§ **PROBLEM**: Print the line containing "(189, 244) = (631, 290): none -> yellow cup" and each line after it to the end of the material below. Print nothing else.

§ **COLLECTED MATERIAL**:
——————
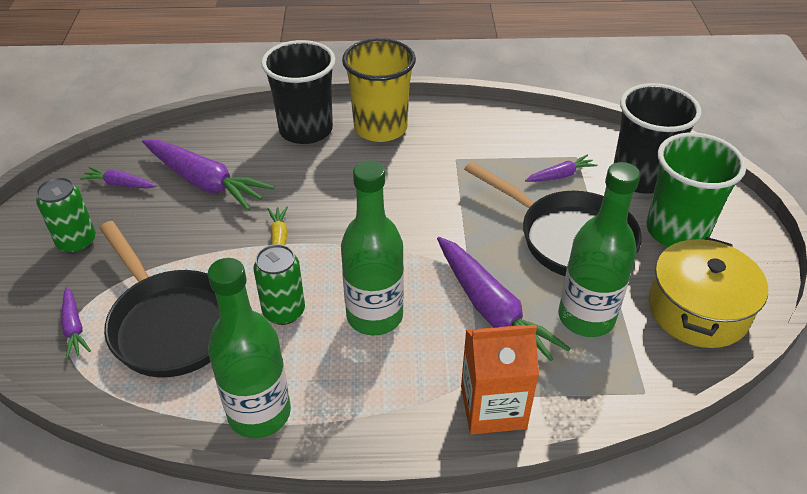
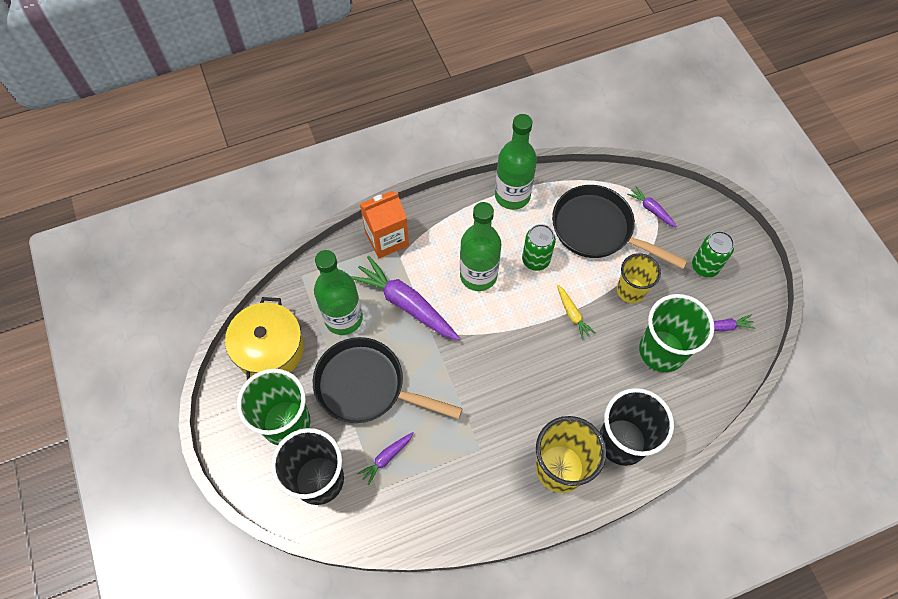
camera: 160 degrees right, 20 degrees up
(189, 244) = (631, 290): none -> yellow cup
(205, 182) = (662, 351): purple carrot -> green cup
——————
§ **REPLY**:
(189, 244) = (631, 290): none -> yellow cup
(205, 182) = (662, 351): purple carrot -> green cup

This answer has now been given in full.